SOURCE MATERIAL:
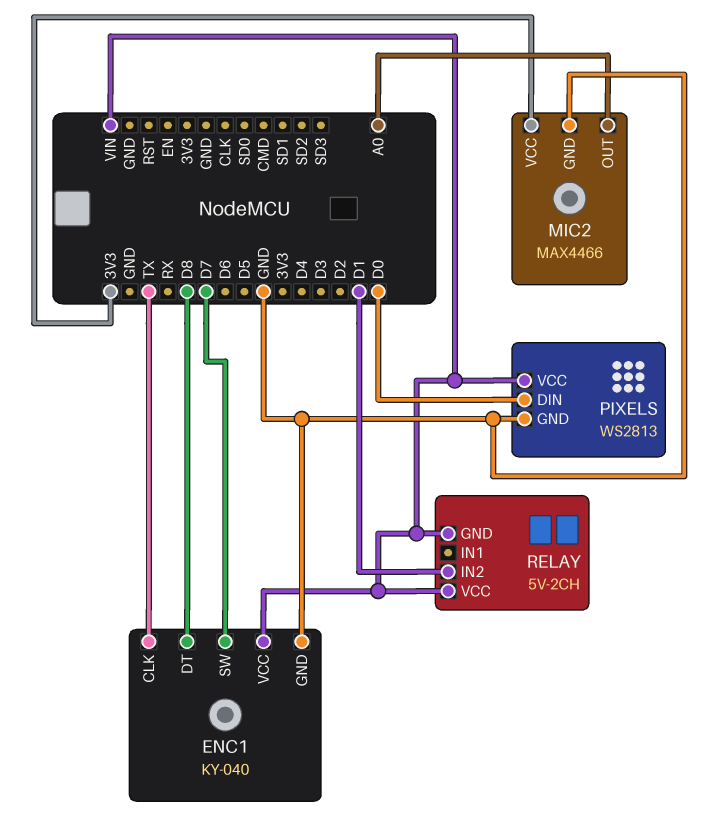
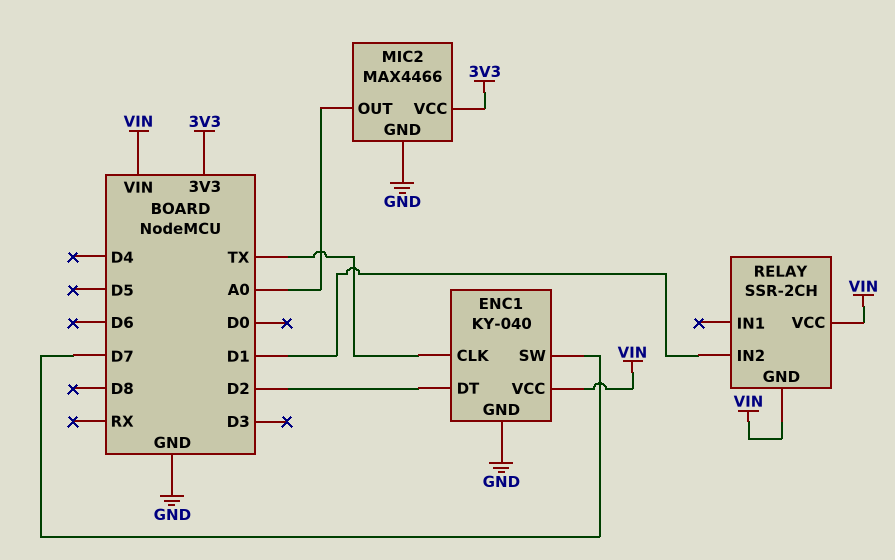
ENC1 pin DT: D8 -> D2
PIXELS: WS2813 -> none
PIXELS pin DIN: D0 -> none
PIXELS pin GND: GND -> none
PIXELS pin VCC: VIN -> none
RELAY: 5V-2CH -> SSR-2CH

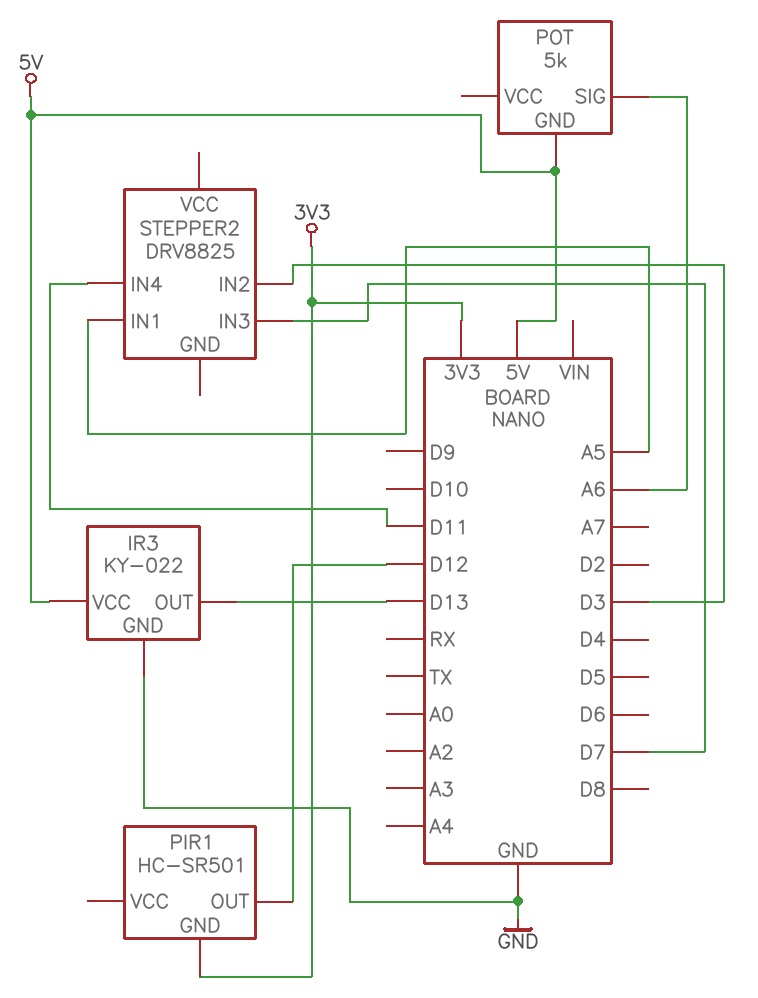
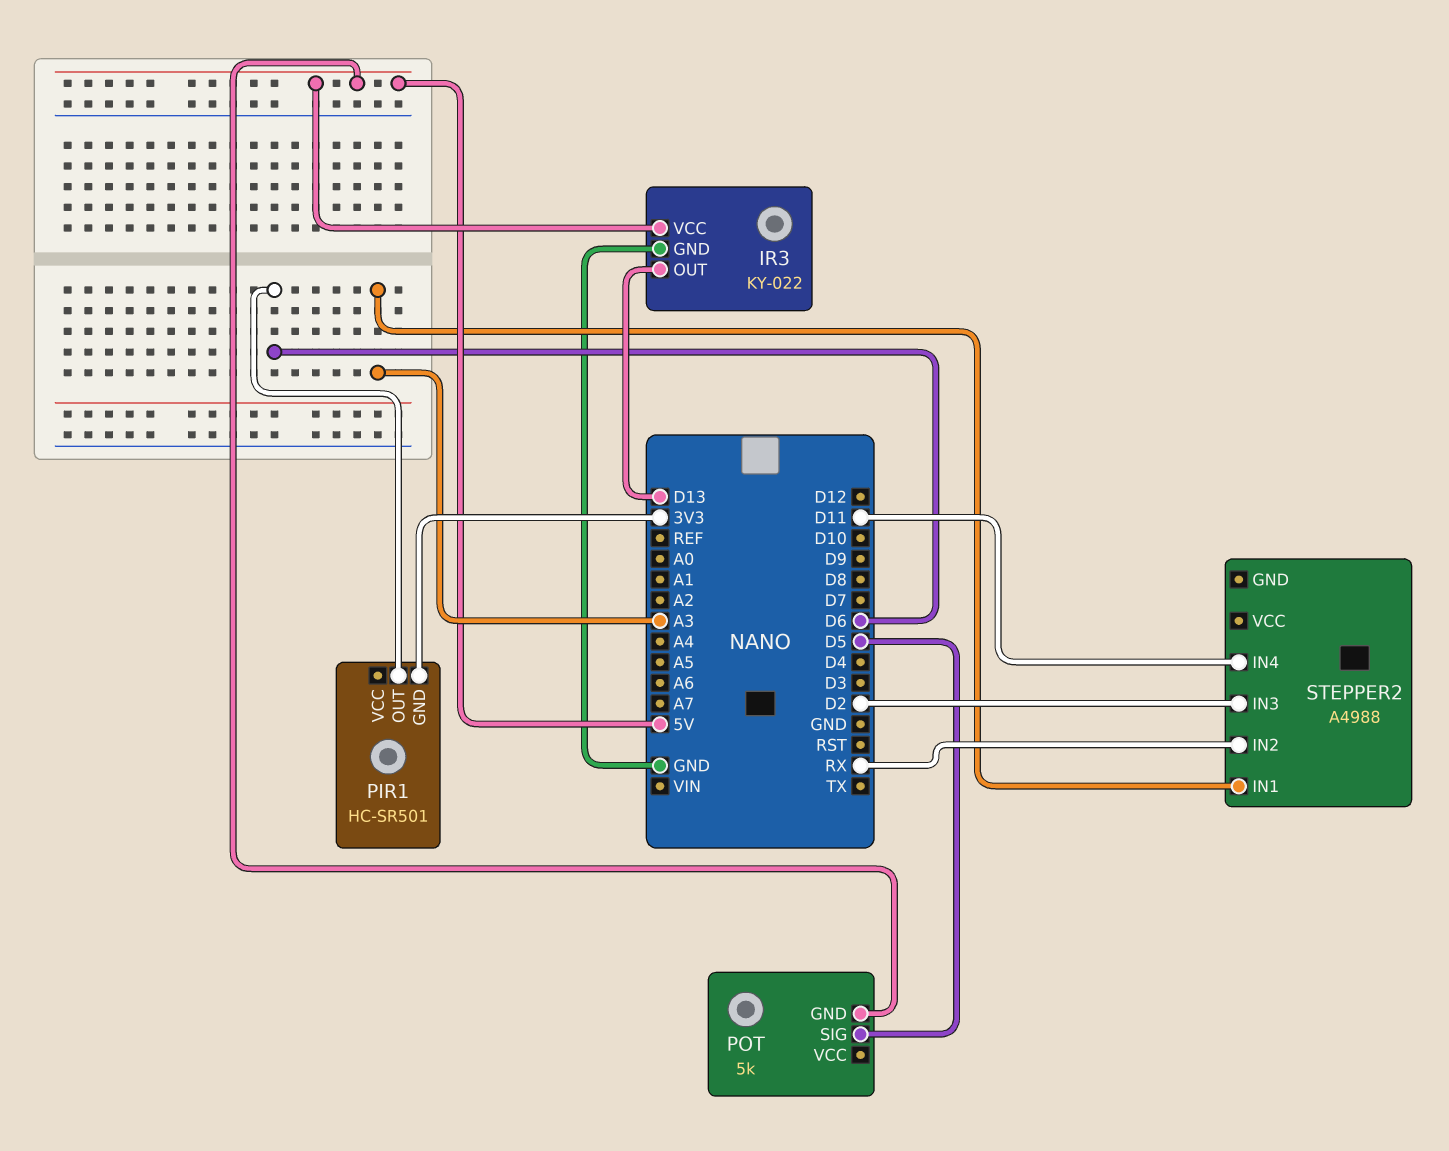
PIR1 pin OUT: D12 -> D6
POT pin SIG: A6 -> D5
STEPPER2: DRV8825 -> A4988
STEPPER2 pin IN1: A5 -> A3
STEPPER2 pin IN2: D3 -> RX
STEPPER2 pin IN3: D7 -> D2

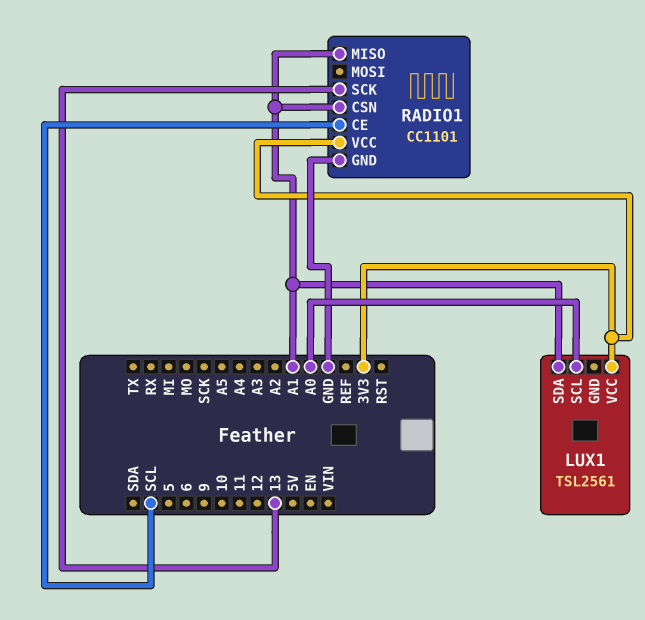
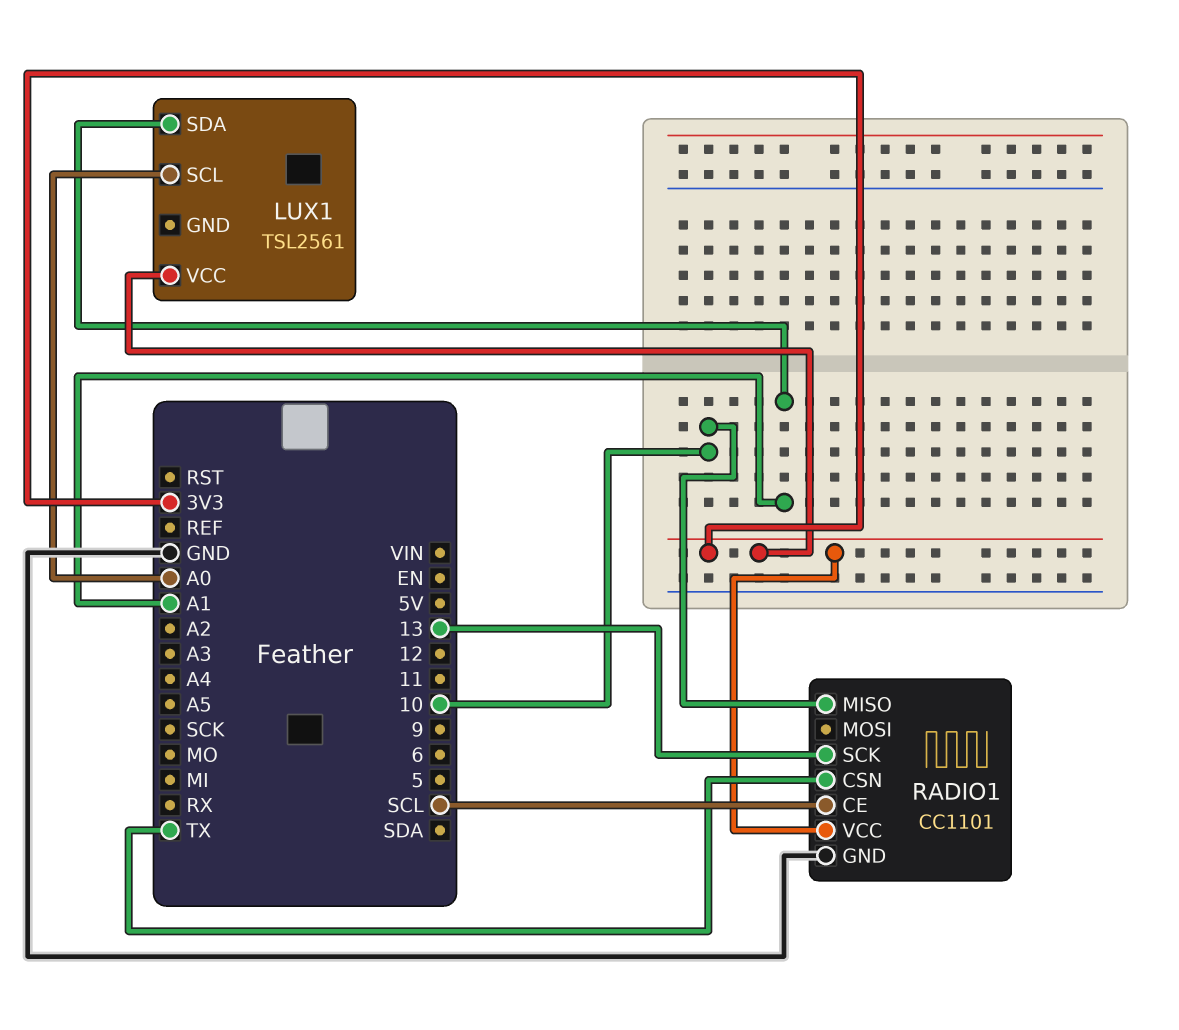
RADIO1 pin CSN: A1 -> TX
RADIO1 pin MISO: A1 -> 10

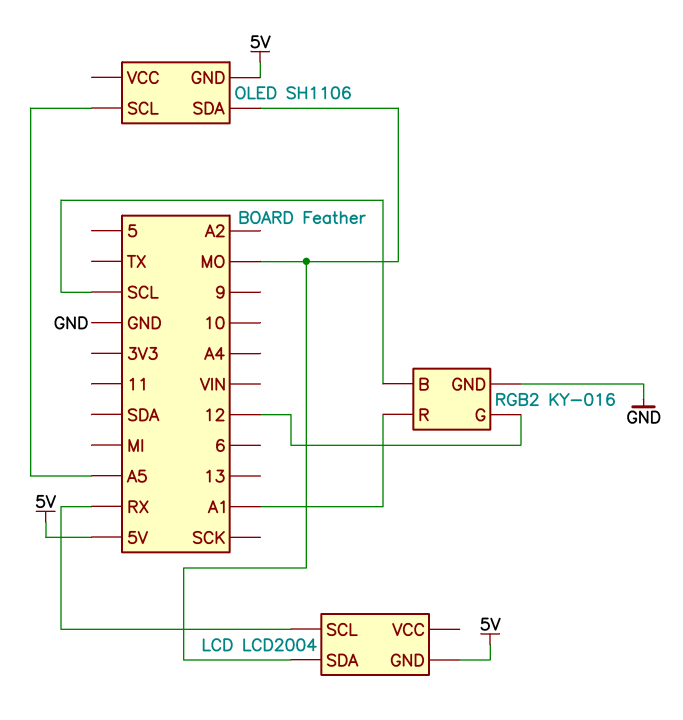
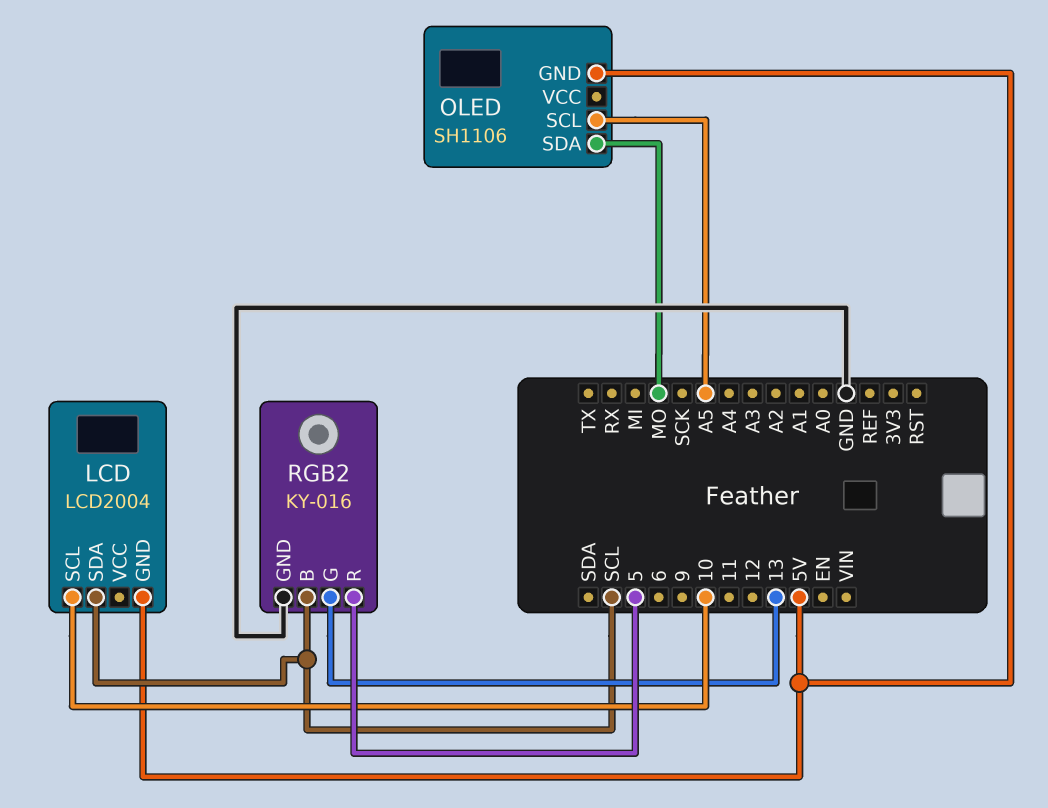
LCD pin SCL: RX -> 10
LCD pin SDA: MO -> SCL
RGB2 pin G: 12 -> 13
RGB2 pin R: A1 -> 5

WHAT IS NEEDED: Go through the listing and restate each line word for word, leaving out the pictures.

WRITTEN ANSWER:
ENC1 pin DT: D8 -> D2
PIXELS: WS2813 -> none
PIXELS pin DIN: D0 -> none
PIXELS pin GND: GND -> none
PIXELS pin VCC: VIN -> none
RELAY: 5V-2CH -> SSR-2CH

PIR1 pin OUT: D12 -> D6
POT pin SIG: A6 -> D5
STEPPER2: DRV8825 -> A4988
STEPPER2 pin IN1: A5 -> A3
STEPPER2 pin IN2: D3 -> RX
STEPPER2 pin IN3: D7 -> D2

RADIO1 pin CSN: A1 -> TX
RADIO1 pin MISO: A1 -> 10

LCD pin SCL: RX -> 10
LCD pin SDA: MO -> SCL
RGB2 pin G: 12 -> 13
RGB2 pin R: A1 -> 5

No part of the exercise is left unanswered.